Start of Block
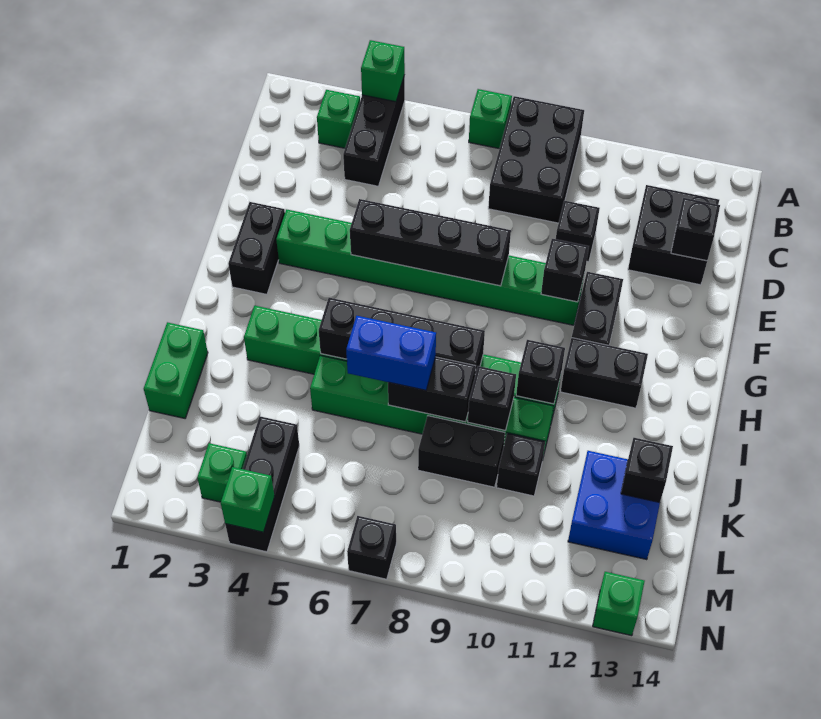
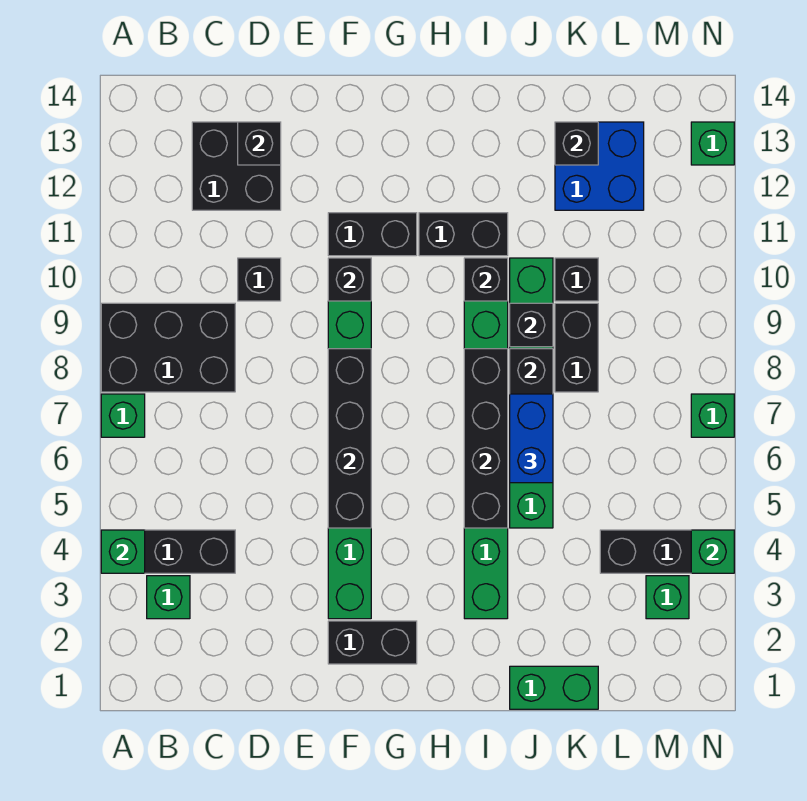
black brick H11:H12 level 1 -> black brick H11:I11 level 1
black brick N7 level 1 -> green brick N7 level 1

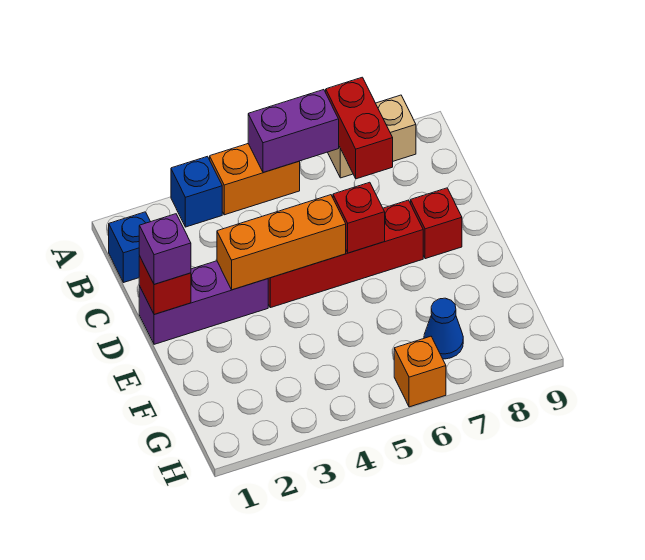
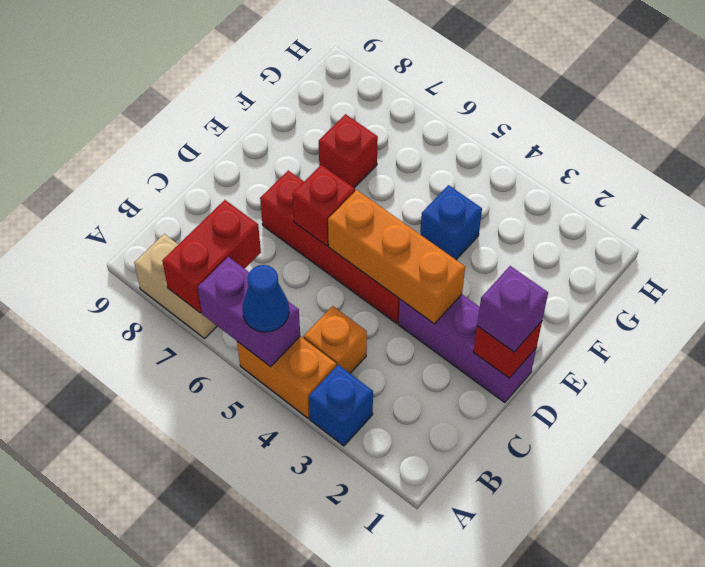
blue brick B1 level 1 -> blue brick F4 level 1
red brick D8 level 1 -> red brick F7 level 1
blue cone G7 level 1 -> blue cone A5 level 3
orange brick H6 level 1 -> orange brick B4 level 1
End of Block
TASK DESCRIPTION » Take the line that contains "blue brick B1" and every line after it in the material above. Set those lines down exactly and nothing more.

RESULT OF THIS EXERCISE »
blue brick B1 level 1 -> blue brick F4 level 1
red brick D8 level 1 -> red brick F7 level 1
blue cone G7 level 1 -> blue cone A5 level 3
orange brick H6 level 1 -> orange brick B4 level 1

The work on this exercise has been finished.